_About this exercise_. From the entries, copy out every line in which the word "yellow" is found.

[Records provided]

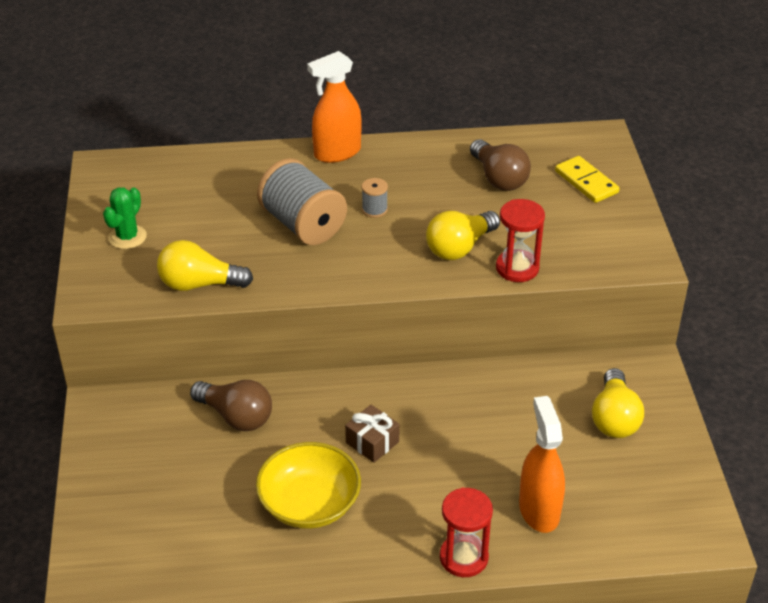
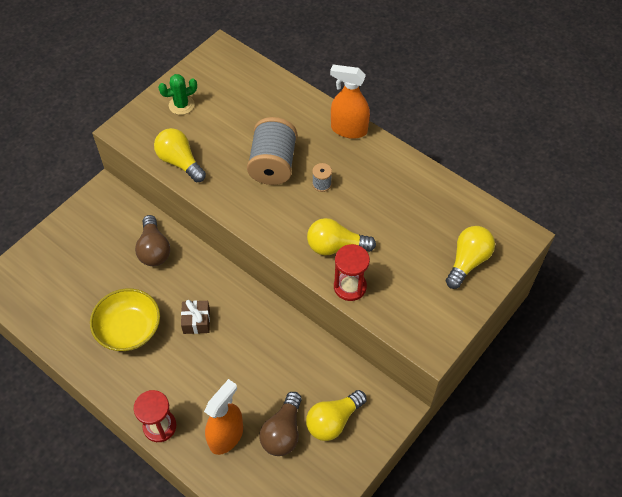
camera: 45 degrees right, 15 degrees up
brown light bulb [470,139,531,191] -> brown light bulb moved to [259,392,302,456]
yellow domino [555,156,619,203] -> yellow light bulb [446,226,495,289]

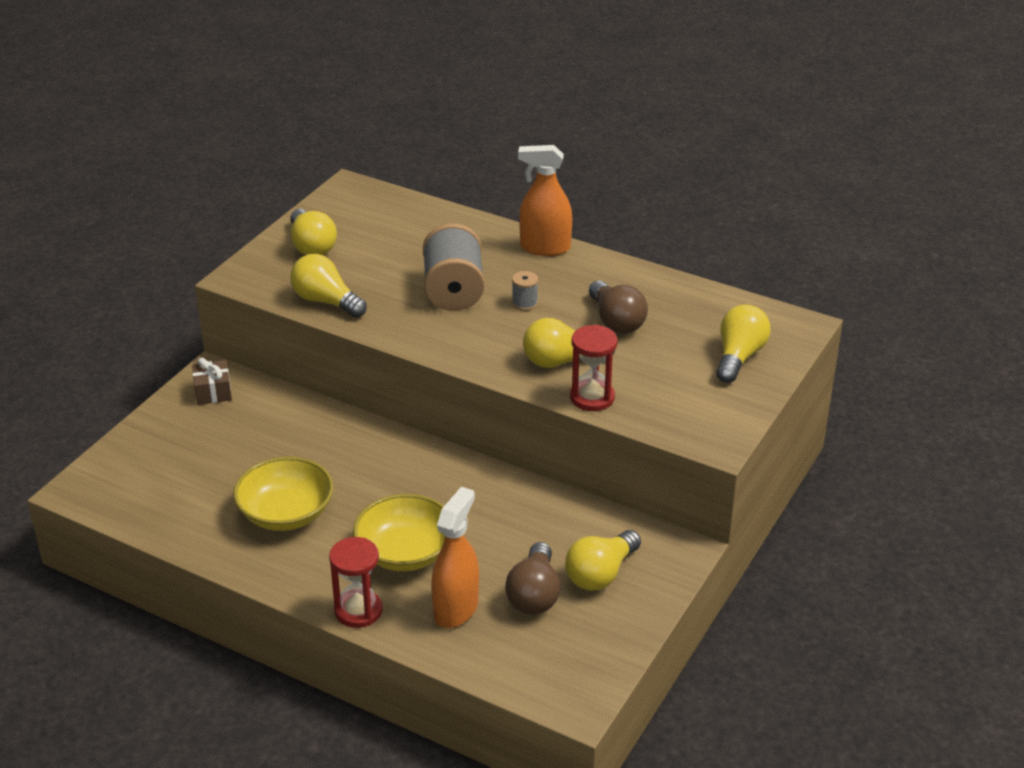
camera: 10 degrees left, 20 degrees down
brown light bulb [135,215,170,266] -> brown light bulb moved to [589,281,648,334]
green cactus [158,74,197,115] -> yellow light bulb [290,209,337,255]
brown gift [181,300,210,334] -> brown gift moved to [192,358,232,405]
none -> yellow bowl [353,494,445,571]

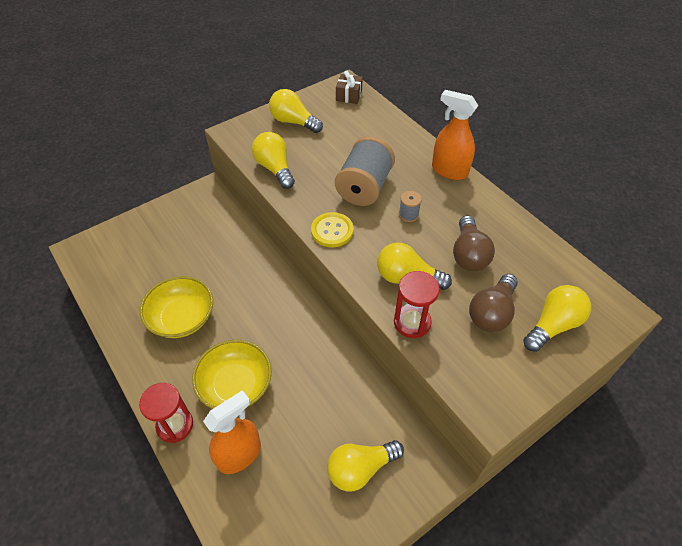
camera: 25 degrees right, 15 degrees up
brown gift [192,358,232,405] -> brown gift moved to [336,70,363,104]
yellow light bulb [290,209,337,255] -> yellow light bulb turned 120 degrees clockwise [269,89,323,133]
brown light bulb [505,542,561,614] -> brown light bulb moved to [469,274,518,332]
none -> yellow button [311,212,353,247]

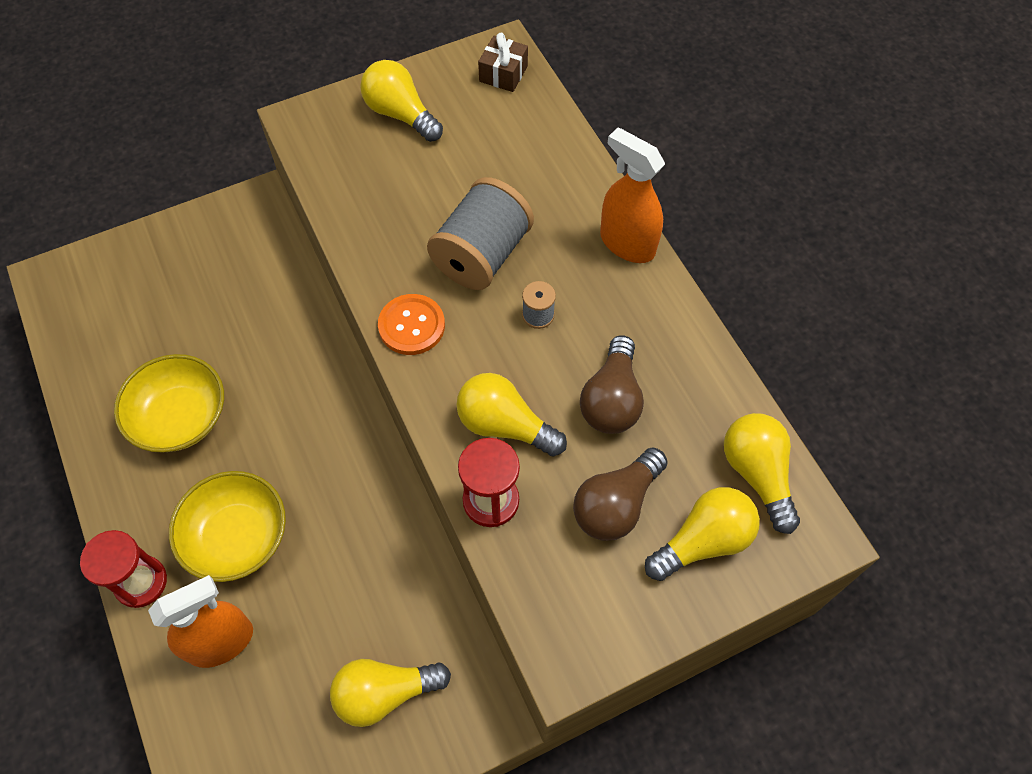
camera: 10 degrees right, 10 degrees up
yellow light bulb [252,132,295,189] -> yellow light bulb moved to [724,413,800,534]
yellow button [311,212,353,247] -> orange button [378,294,445,355]

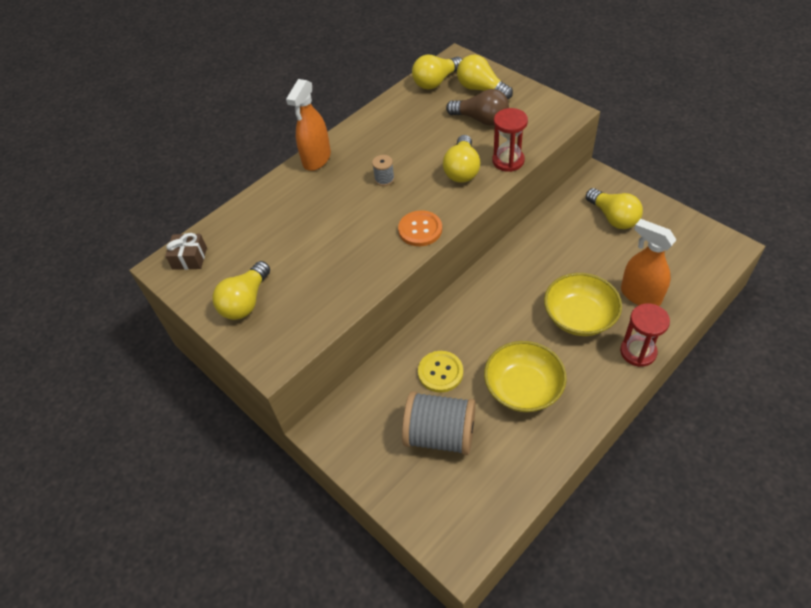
camera: 105 degrees left, 10 degrees down
grey spool [427,177,534,290] -> grey spool moved to [402,391,476,455]
brown light bulb [580,335,644,434] -> none
none -> yellow button [418,351,463,393]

[/Records provided]

_Problem solution_.
yellow domino [555,156,619,203] -> yellow light bulb [446,226,495,289]
green cactus [158,74,197,115] -> yellow light bulb [290,209,337,255]
none -> yellow bowl [353,494,445,571]
yellow light bulb [290,209,337,255] -> yellow light bulb turned 120 degrees clockwise [269,89,323,133]
none -> yellow button [311,212,353,247]
yellow light bulb [252,132,295,189] -> yellow light bulb moved to [724,413,800,534]
yellow button [311,212,353,247] -> orange button [378,294,445,355]
none -> yellow button [418,351,463,393]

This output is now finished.